[[ Data for analysis, beginning ]]
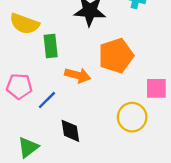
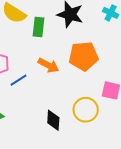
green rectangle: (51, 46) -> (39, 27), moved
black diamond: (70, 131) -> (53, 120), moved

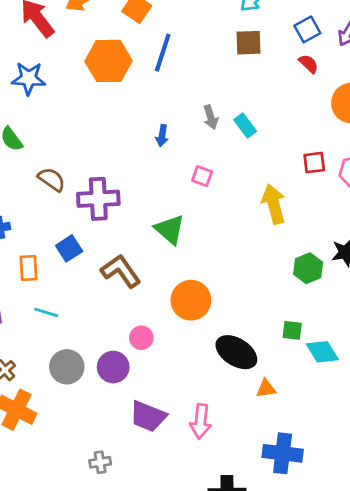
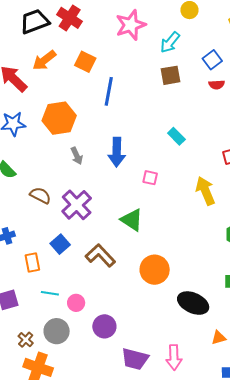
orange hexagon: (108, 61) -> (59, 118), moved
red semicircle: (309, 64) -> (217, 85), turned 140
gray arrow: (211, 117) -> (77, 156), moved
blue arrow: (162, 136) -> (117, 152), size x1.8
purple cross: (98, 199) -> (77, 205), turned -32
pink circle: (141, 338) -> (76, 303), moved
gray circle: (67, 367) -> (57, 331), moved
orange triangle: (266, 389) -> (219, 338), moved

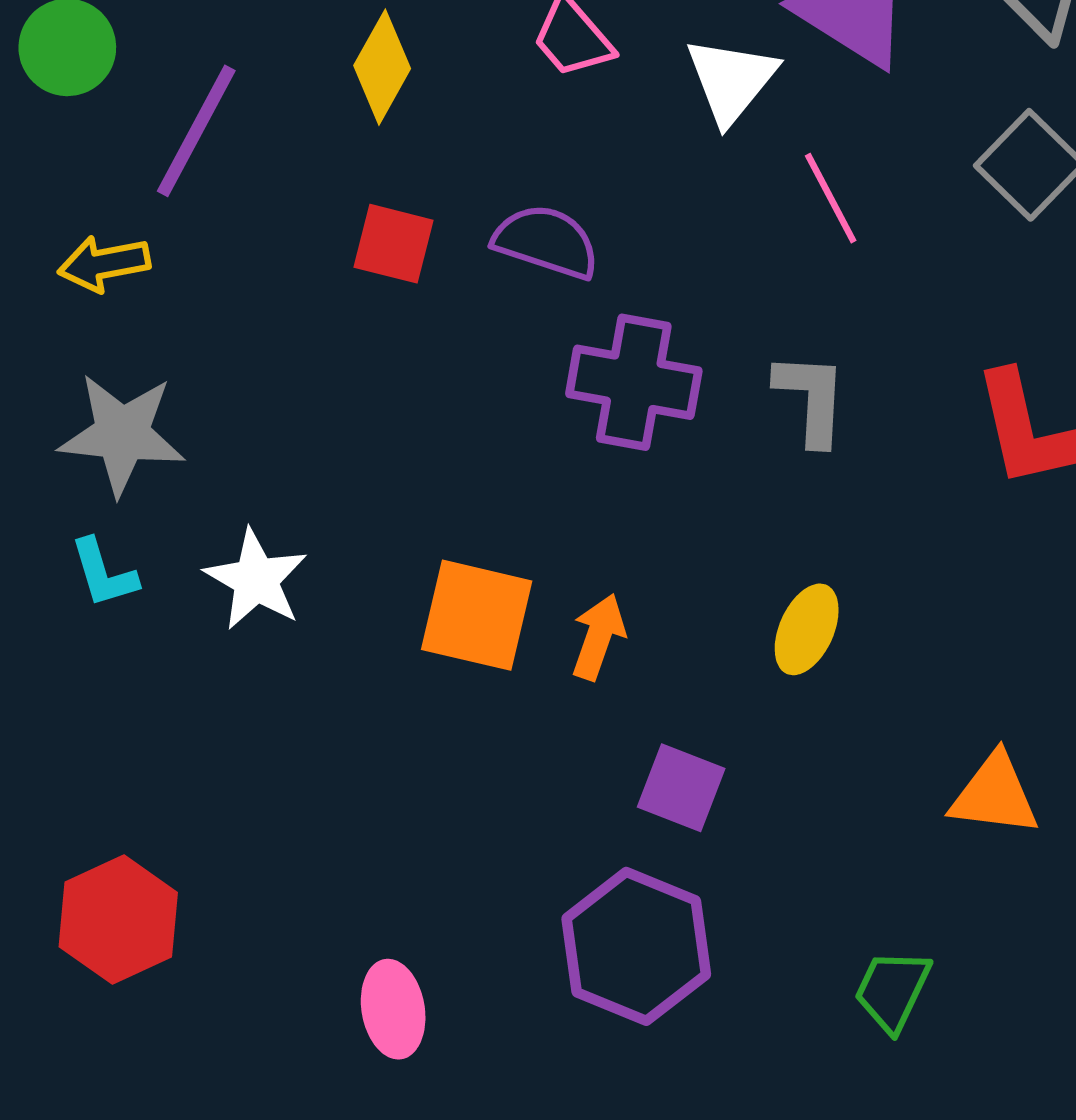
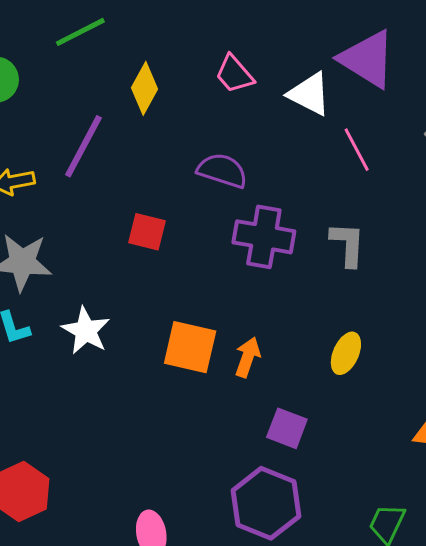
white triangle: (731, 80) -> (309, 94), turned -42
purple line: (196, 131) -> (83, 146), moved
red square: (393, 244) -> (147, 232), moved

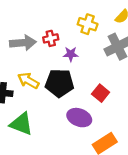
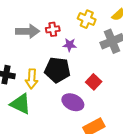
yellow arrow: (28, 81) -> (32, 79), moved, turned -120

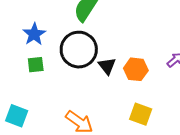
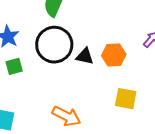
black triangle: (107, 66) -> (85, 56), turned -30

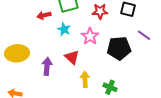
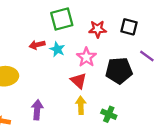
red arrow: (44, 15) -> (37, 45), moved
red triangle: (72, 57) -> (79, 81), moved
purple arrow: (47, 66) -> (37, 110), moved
[[ Data for analysis, end ]]
Could you repeat each line above exactly as written? Omit the pictures.

Final answer:
green rectangle: (51, 46) -> (39, 27), moved
black diamond: (70, 131) -> (53, 120), moved

orange hexagon: (108, 61) -> (59, 118), moved
red semicircle: (309, 64) -> (217, 85), turned 140
gray arrow: (211, 117) -> (77, 156), moved
blue arrow: (162, 136) -> (117, 152), size x1.8
purple cross: (98, 199) -> (77, 205), turned -32
pink circle: (141, 338) -> (76, 303), moved
gray circle: (67, 367) -> (57, 331), moved
orange triangle: (266, 389) -> (219, 338), moved

white triangle: (731, 80) -> (309, 94), turned -42
purple line: (196, 131) -> (83, 146), moved
red square: (393, 244) -> (147, 232), moved

yellow arrow: (28, 81) -> (32, 79), moved, turned -120

black triangle: (107, 66) -> (85, 56), turned -30

red arrow: (44, 15) -> (37, 45), moved
red triangle: (72, 57) -> (79, 81), moved
purple arrow: (47, 66) -> (37, 110), moved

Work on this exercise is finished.